┌──
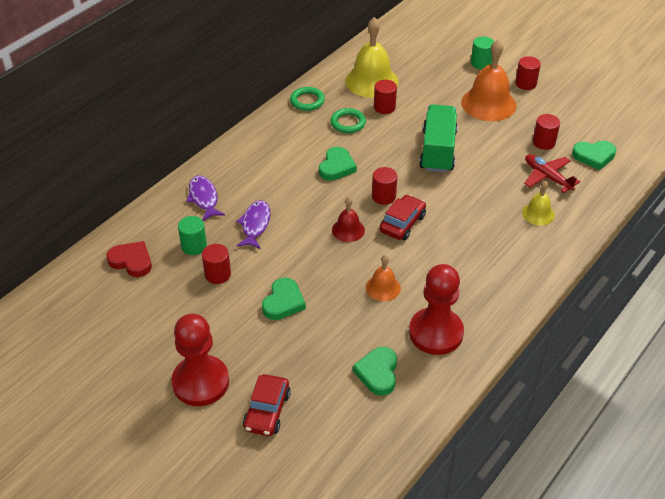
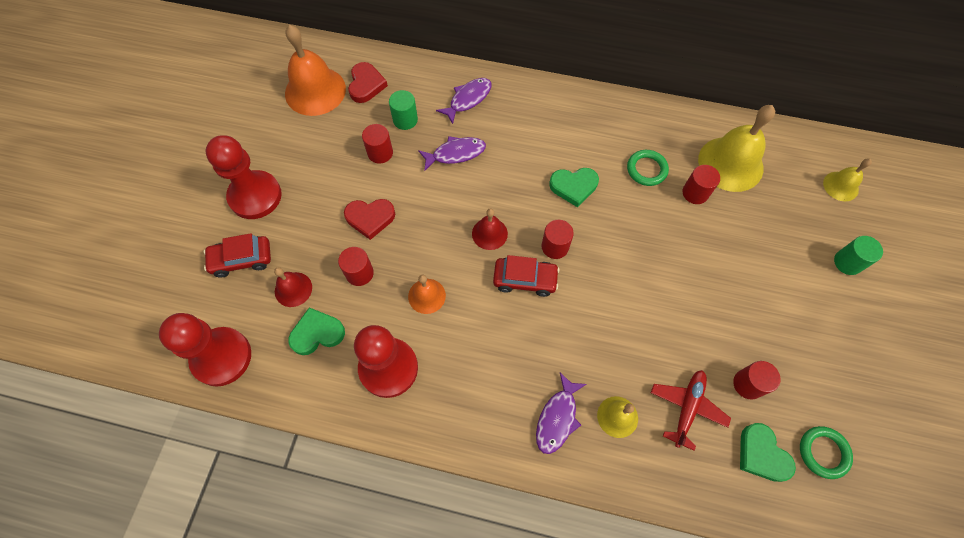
camera: 65 degrees right, 20 degrees up
(283, 302) = (370, 218): green heart -> red heart
(307, 101) = (656, 120): green ring -> green ring (823, 452)
(323, 379) = (293, 289): none -> red bell
(363, 453) = (222, 357): none -> red pawn
(423, 41) = (840, 186): none -> yellow bell
(438, 151) = (657, 272): green truck -> none
(488, 103) = (777, 297): orange bell -> orange bell (315, 91)
(525, 83) = (846, 327): red cylinder -> red cylinder (359, 273)
(525, 245) = (557, 418): none -> purple fish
└──
[Problem details] An answer consisting of the number alone is required: how many lines in the entries hold the string "none"?

[Exercise output] 5